__DATASET EXCERPTS__

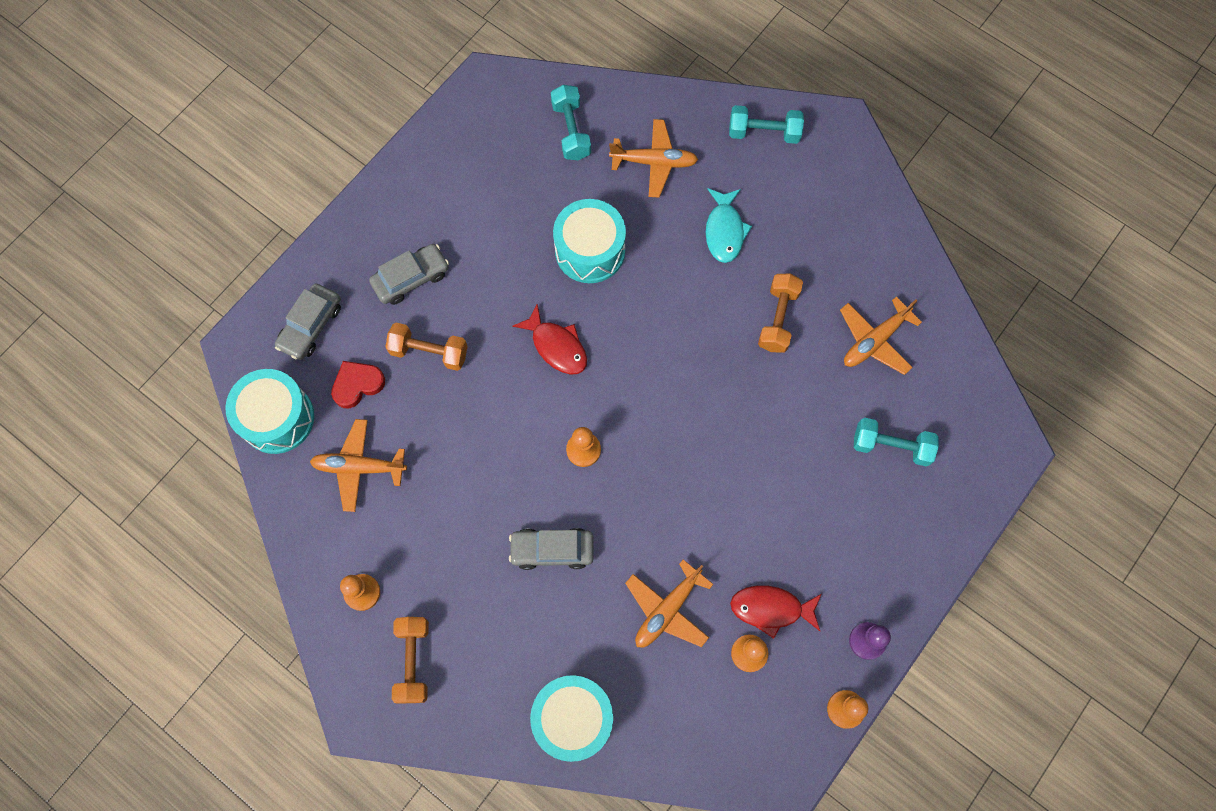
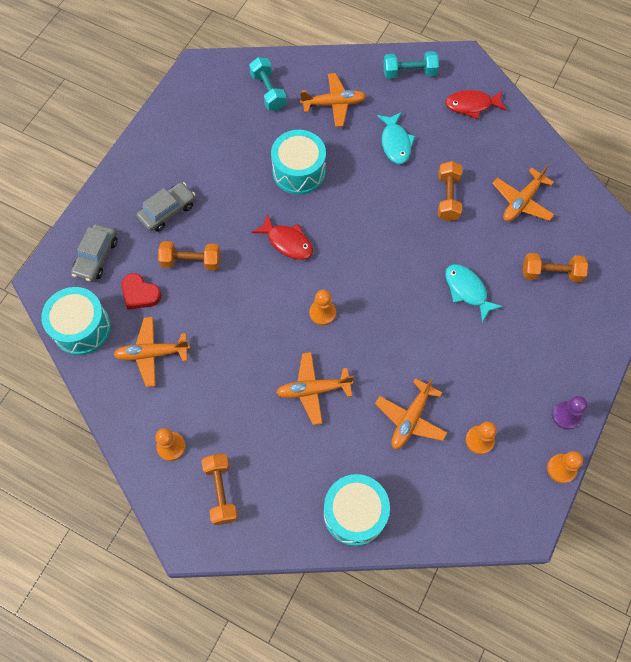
camera: 10 degrees left, 5 degrees down
red heart [331,361,385,408] -> red heart turned 105 degrees counterclockwise [121,273,161,310]
grey car [509,528,594,570] -> orange plane [276,352,354,425]
red fish [730,585,822,639] -> red fish moved to [445,90,507,119]
turquoise dumbbell [854,418,939,467] -> orange dumbbell [523,253,588,282]
none -> turquoise fish [445,264,503,322]

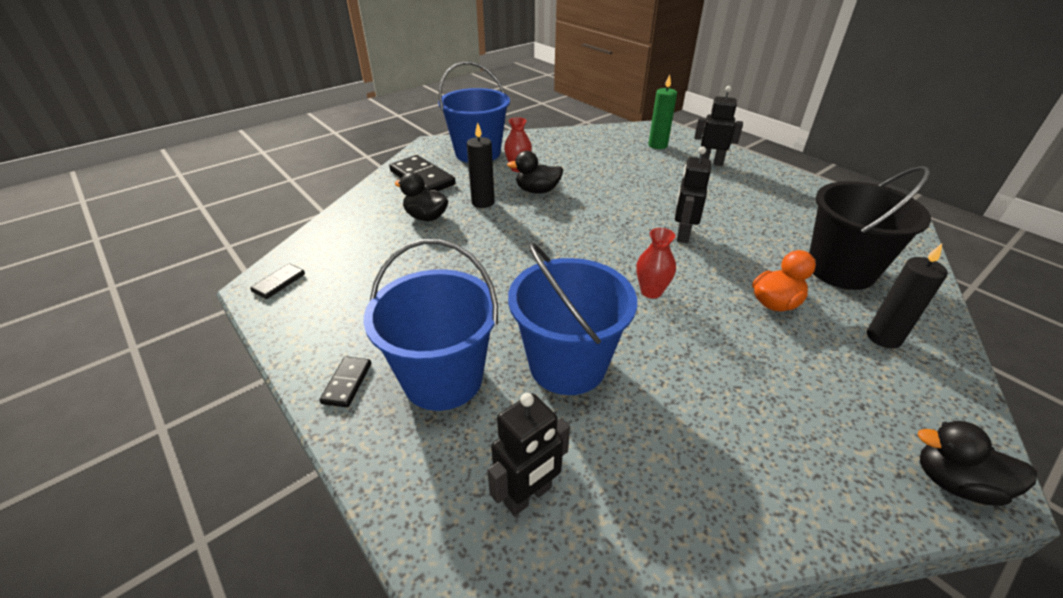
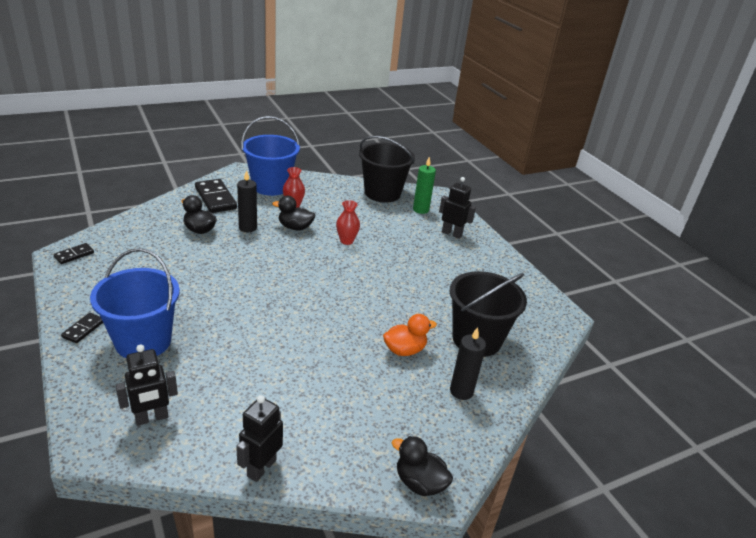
camera: 10 degrees right, 5 degrees down
blue bucket [508,242,637,395] -> none
red vase [636,228,676,299] -> red vase moved to [336,200,360,245]
black robot [675,147,711,243] -> black robot moved to [236,395,283,482]
none -> black bucket [359,136,415,203]

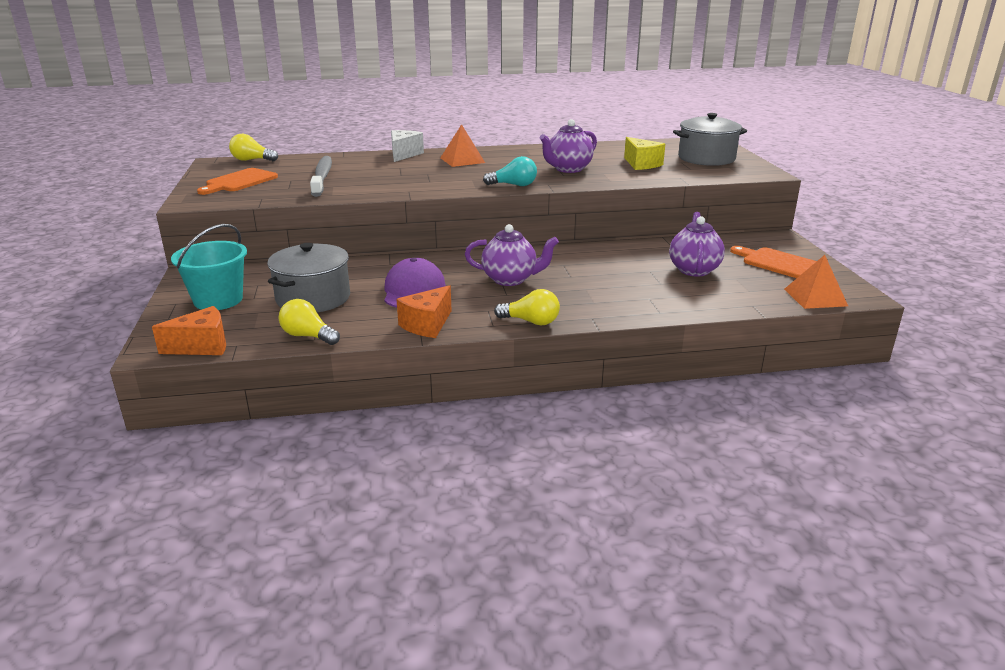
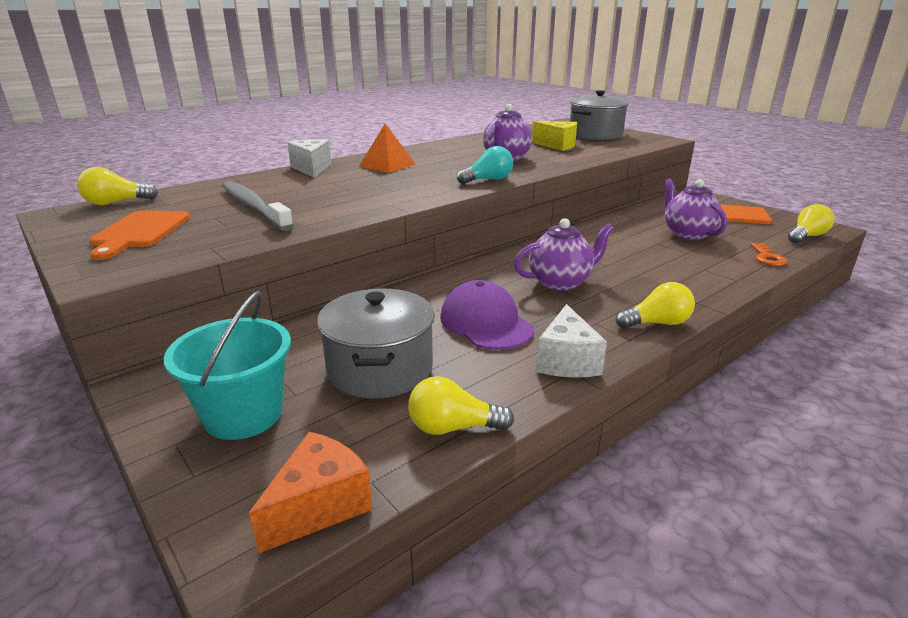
camera: 30 degrees left, 0 degrees up
orange cheese [397,285,452,338] -> white cheese [536,304,607,378]
orange pyramid [784,255,848,309] -> yellow light bulb [788,204,834,243]
none -> orange key [750,243,787,266]

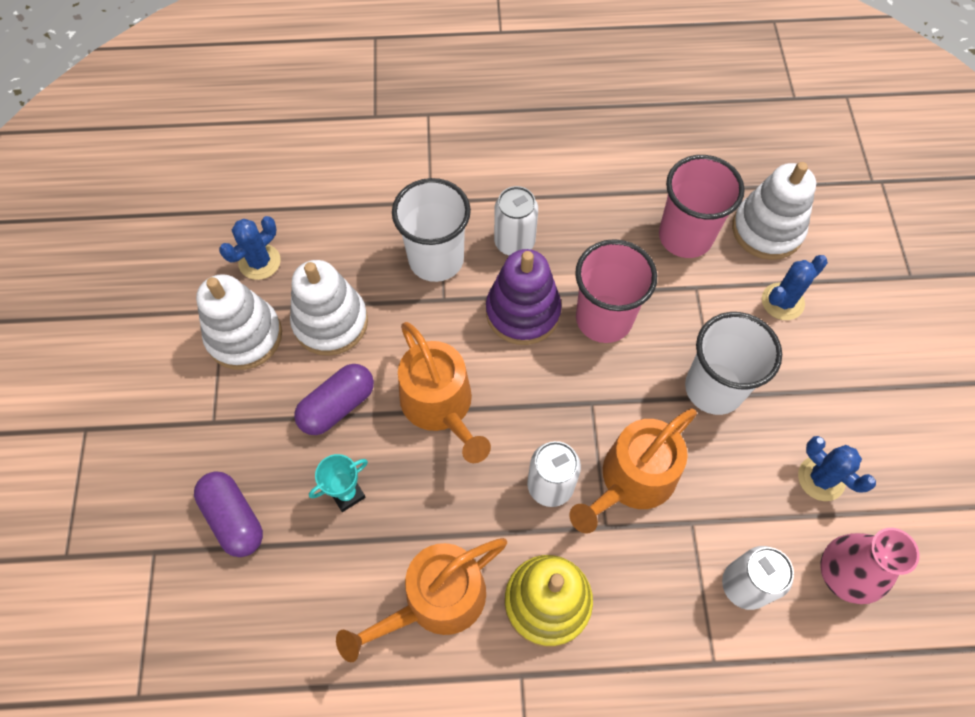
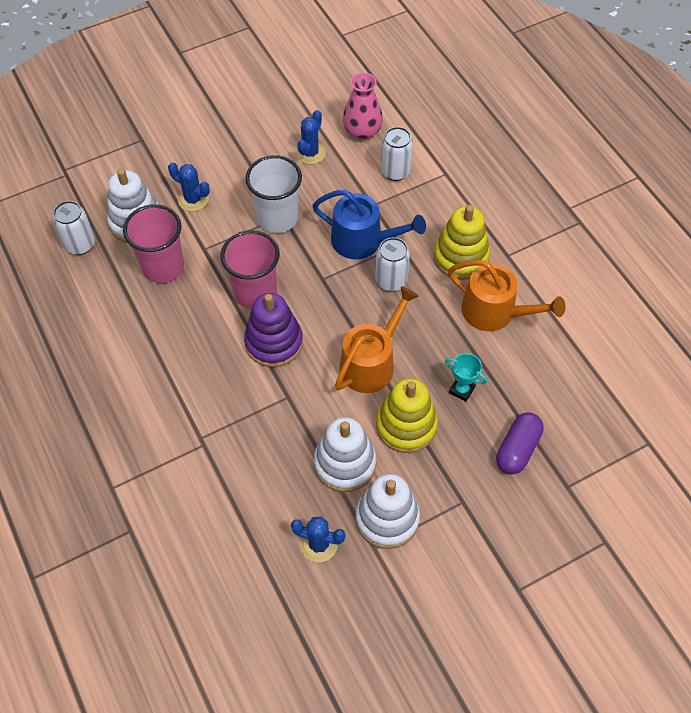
camera: 115 degrees left, 5 degrees down
purple capsule [294,364,374,435] -> yellow stacking toy [376,378,438,453]
white cup [392,178,471,282] -> none
white can [494,186,538,256] -> white can moved to [53,201,95,255]
orange watering can [569,409,697,533] -> blue watering can [312,190,426,259]

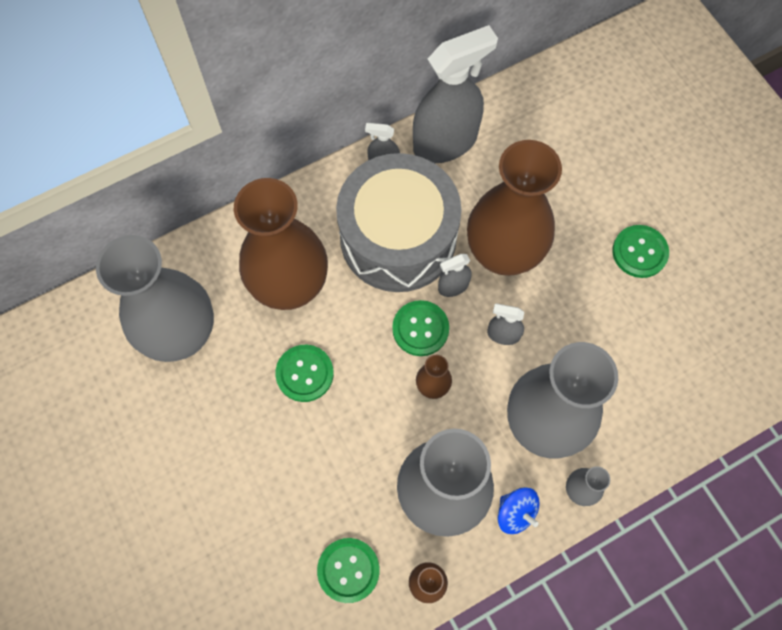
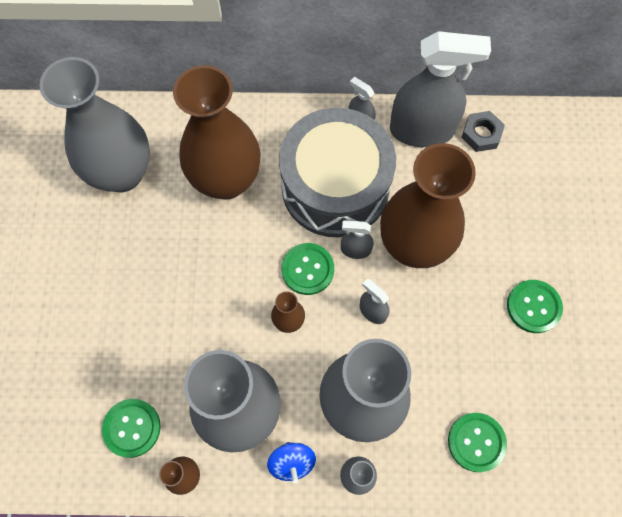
camera: 30 degrees right, 0 degrees up
green button [275,345,334,402] -> green button moved to [448,413,507,472]
none -> grey nut [461,111,505,152]

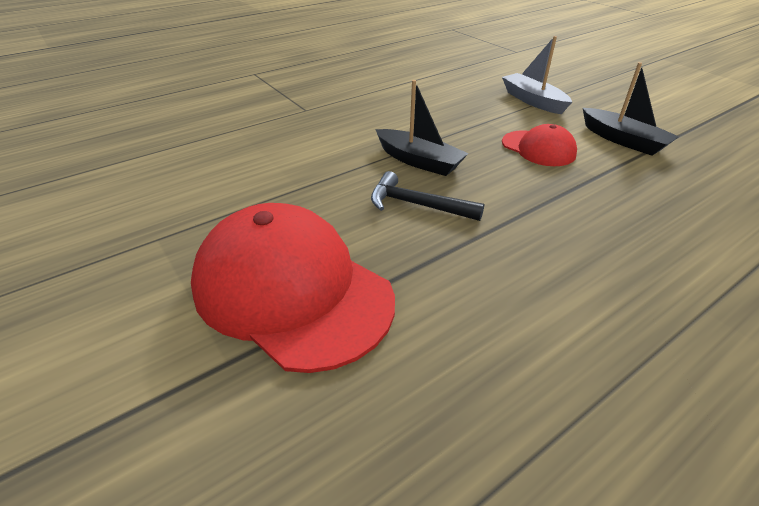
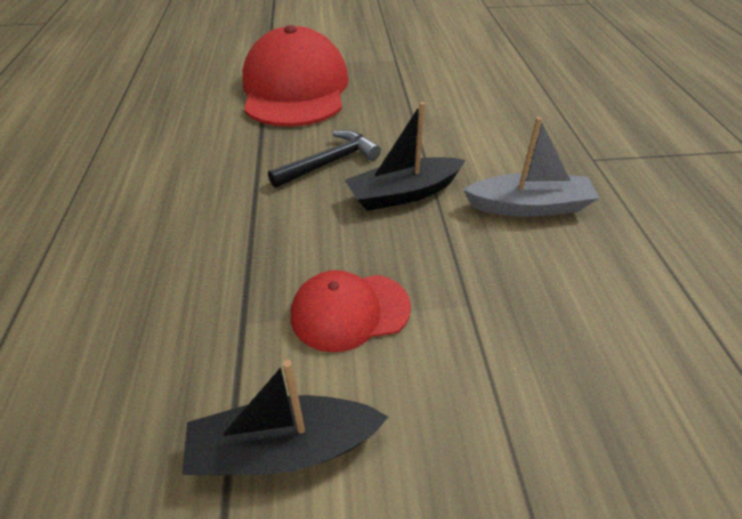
camera: 120 degrees right, 5 degrees up
red cap [191,203,395,373] -> red cap turned 75 degrees counterclockwise [242,25,349,127]
grey boat [502,36,572,114] -> grey boat moved to [463,117,599,217]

__AIM OF THE EXERCISE__
Both boundary lines included, write out word for word only the lines above from the one containing "blue bucket [508,242,637,395] -> none" to the one containing "camera: 115 degrees left, 5 degrees down", leaving out any pictures.

__EXPECTED ANSWER__
blue bucket [508,242,637,395] -> none
red vase [636,228,676,299] -> red vase moved to [336,200,360,245]
black robot [675,147,711,243] -> black robot moved to [236,395,283,482]
none -> black bucket [359,136,415,203]

camera: 30 degrees left, 0 degrees up
orange cheese [397,285,452,338] -> white cheese [536,304,607,378]
orange pyramid [784,255,848,309] -> yellow light bulb [788,204,834,243]
none -> orange key [750,243,787,266]

camera: 115 degrees left, 5 degrees down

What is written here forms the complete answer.